What you will do » Could you repeat word for word only the lines from the one containing "red cube: 5 -> 3" to the last line of the data below?

(Colored object listings)
= = =
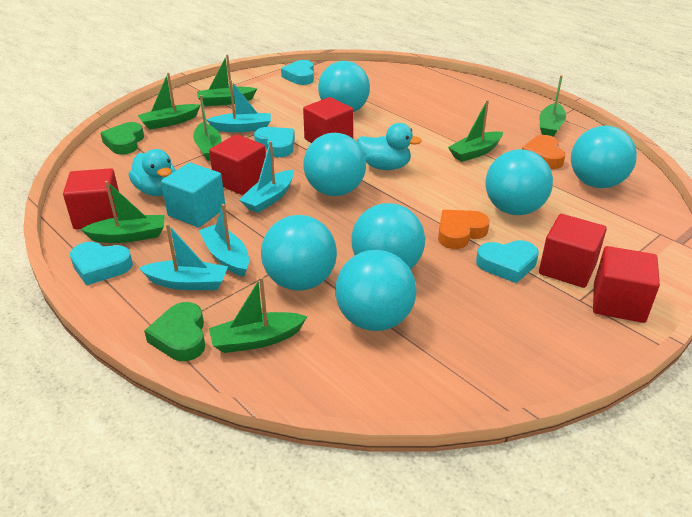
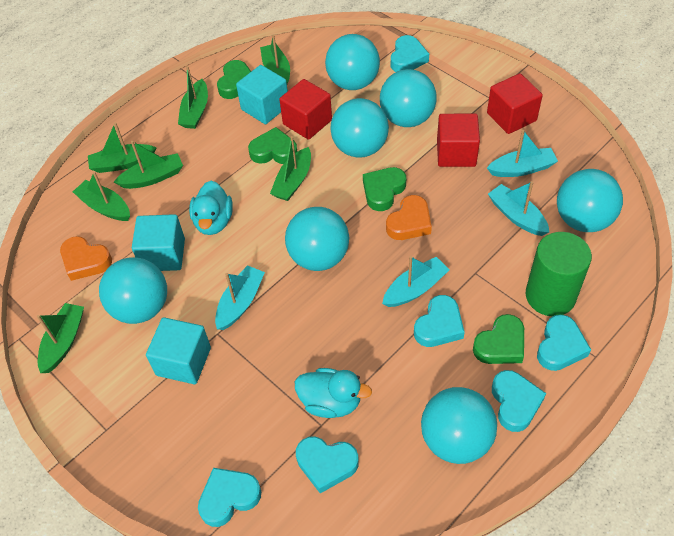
green cylinder: 0 -> 1
green heart: 2 -> 4
red cube: 5 -> 3
turquoise cube: 1 -> 3
turquoise heart: 4 -> 6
= = =
Exercise response »
red cube: 5 -> 3
turquoise cube: 1 -> 3
turquoise heart: 4 -> 6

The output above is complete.